--- START ---

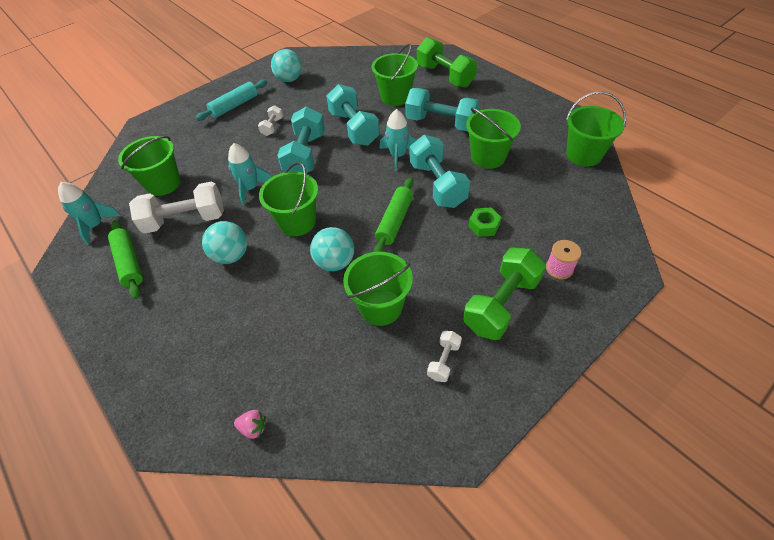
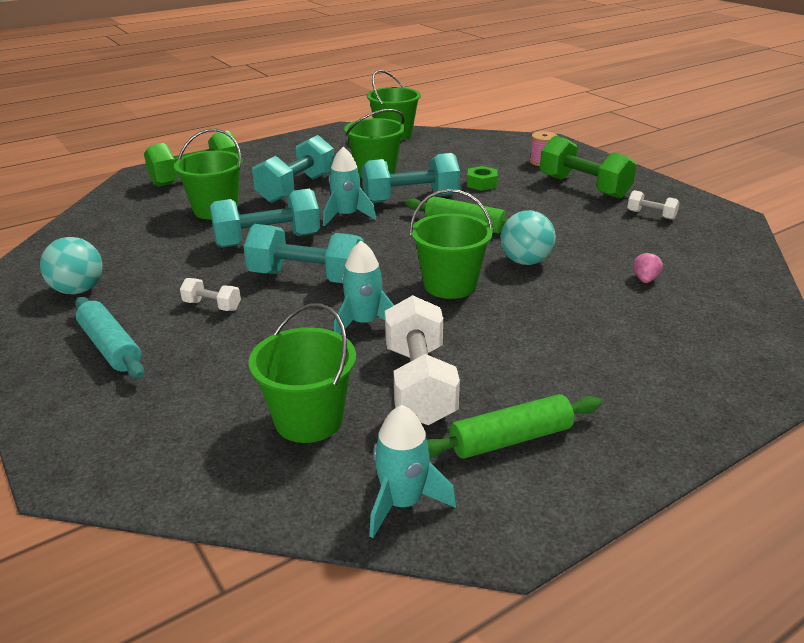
camera: 85 degrees left, 20 degrees down
(231, 256) = (506, 335): turquoise ball -> none
(253, 428) = (759, 312): pink strawberry -> pink strawberry (645, 279)
(380, 307) = (591, 239): green bucket -> none

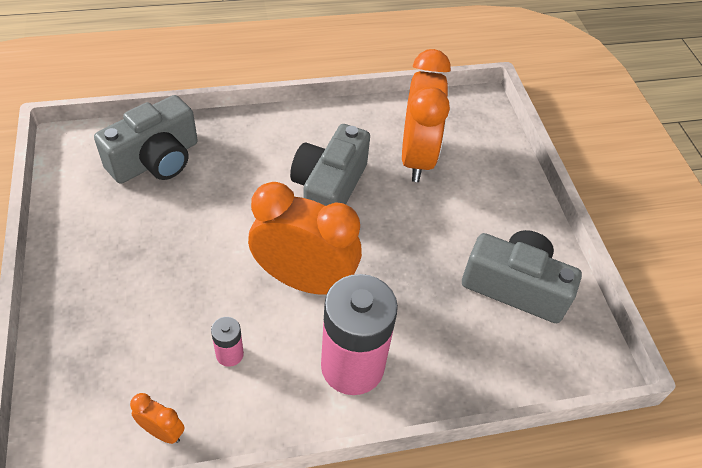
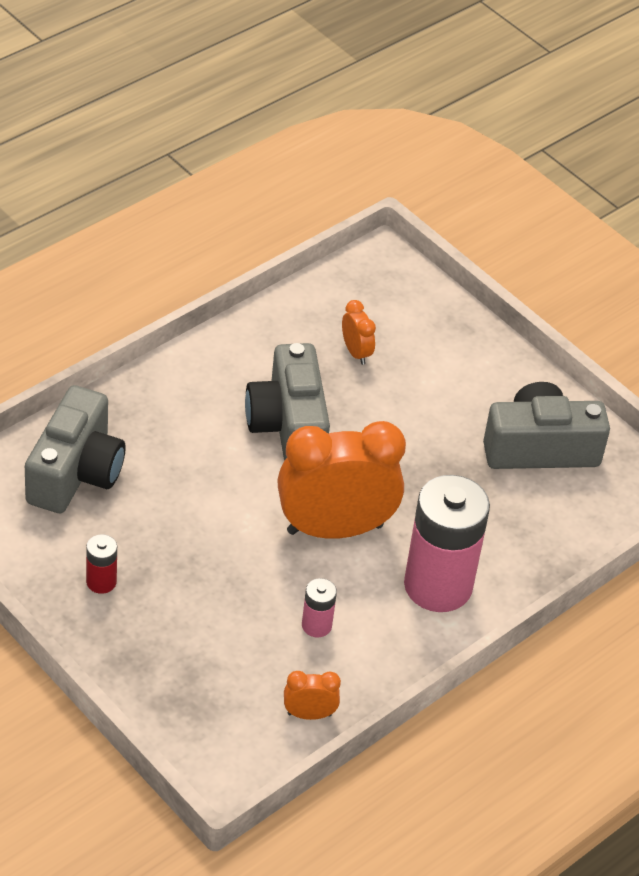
camera: 30 degrees left, 5 degrees down
(103, 244) = (101, 582): none -> red battery
(417, 157) = (356, 352): orange clock -> orange clock, size x0.42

--- END ---

THE TASK:
Every record above must be copied exactly; none of the pictures belong in the copy.

EXPECTED ANSWER:
camera: 85 degrees left, 20 degrees down
(231, 256) = (506, 335): turquoise ball -> none
(253, 428) = (759, 312): pink strawberry -> pink strawberry (645, 279)
(380, 307) = (591, 239): green bucket -> none

camera: 30 degrees left, 5 degrees down
(103, 244) = (101, 582): none -> red battery
(417, 157) = (356, 352): orange clock -> orange clock, size x0.42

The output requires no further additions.